Copy out each line of the data that holds the string "camera".

• _Information supplied_:
-.-.-

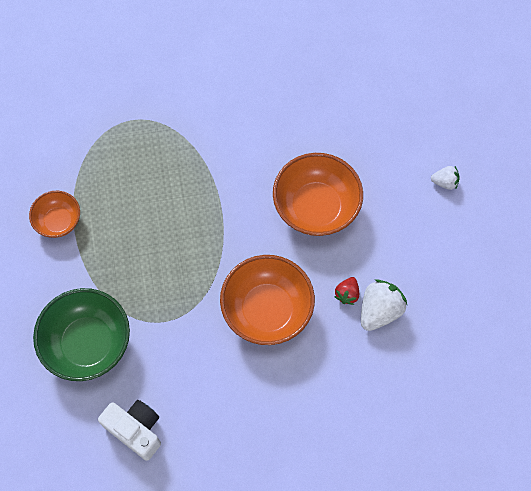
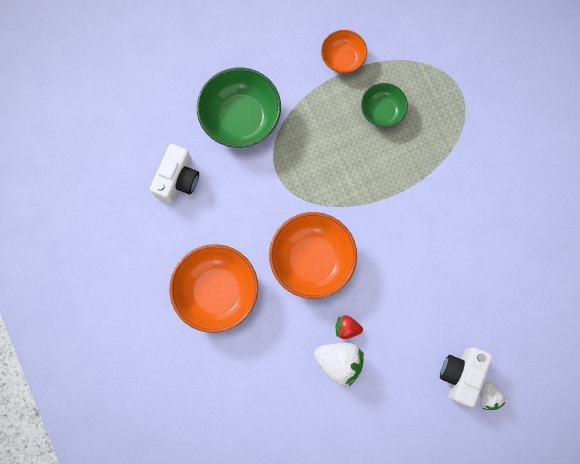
camera: 75 degrees right, 10 degrees up
(130, 198) = (382, 111): none -> green bowl
(316, 207) = (424, 279): orange bowl -> orange bowl (217, 291)
(418, 201) = (461, 374): none -> white camera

-.-.-

• _Output for this task_:
camera: 75 degrees right, 10 degrees up
(418, 201) = (461, 374): none -> white camera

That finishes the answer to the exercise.